---------- RECORDED INFORMATION ----------

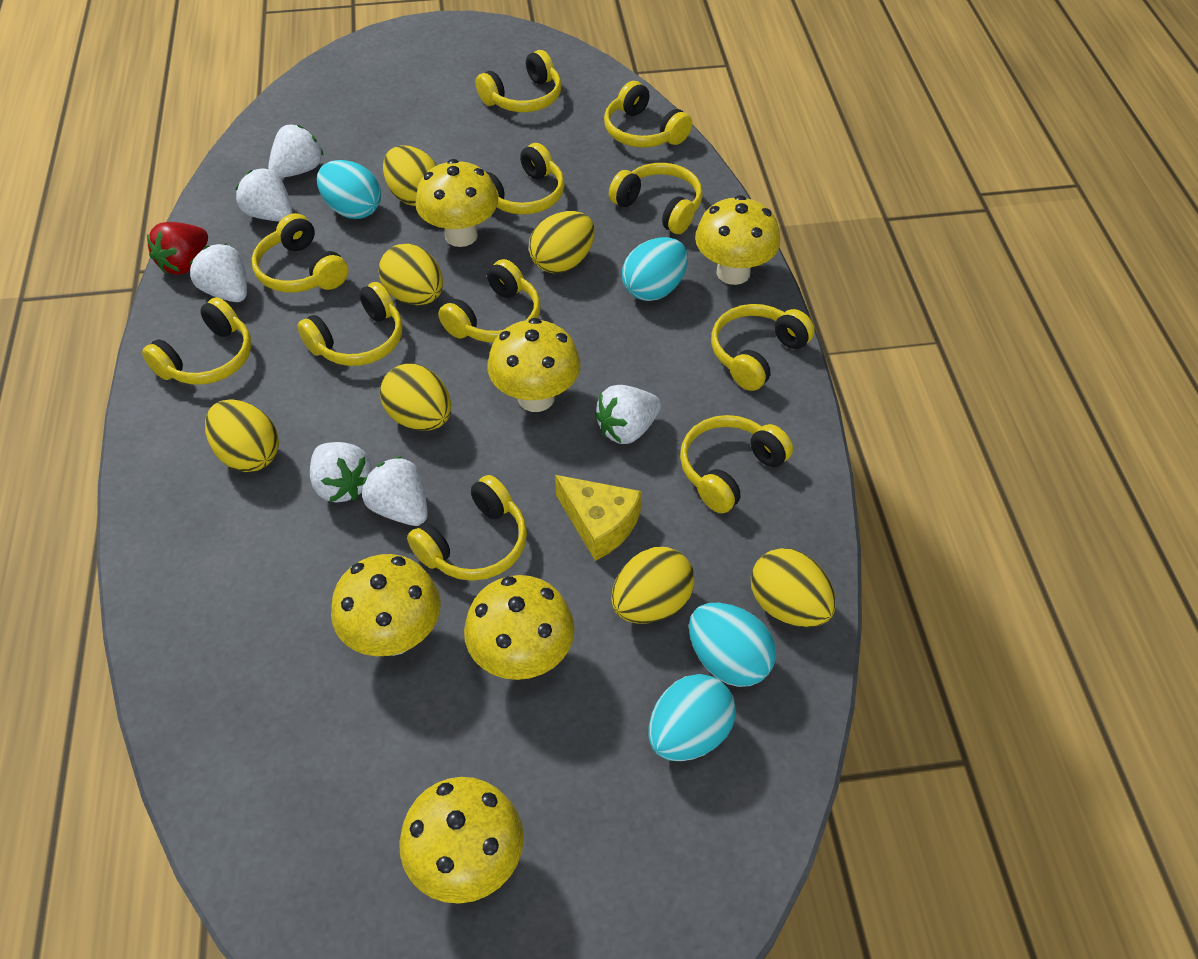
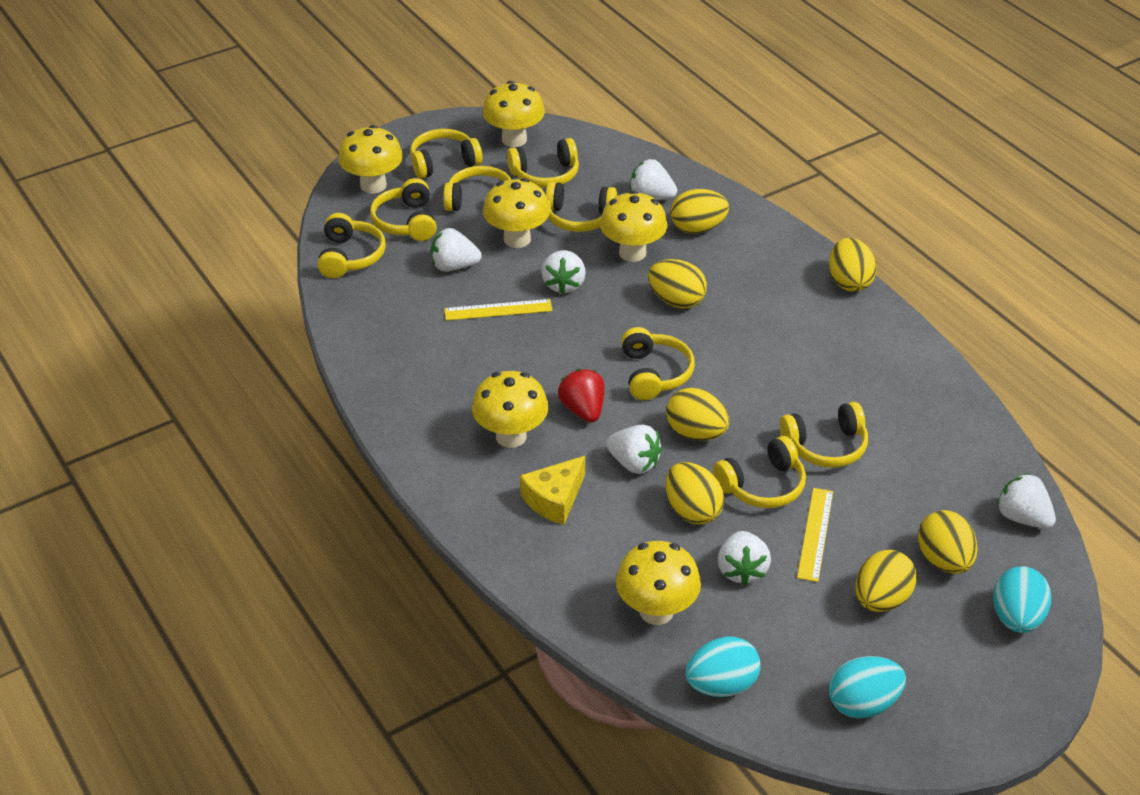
turquoise egg: 4 -> 3
yellow headphones: 11 -> 9
yellow ruler: 0 -> 2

----------

**TASK GOAL**
Would you print all of the material exactly as written, minus the pictures?

**EXERCISE RESPONSE**
turquoise egg: 4 -> 3
yellow headphones: 11 -> 9
yellow ruler: 0 -> 2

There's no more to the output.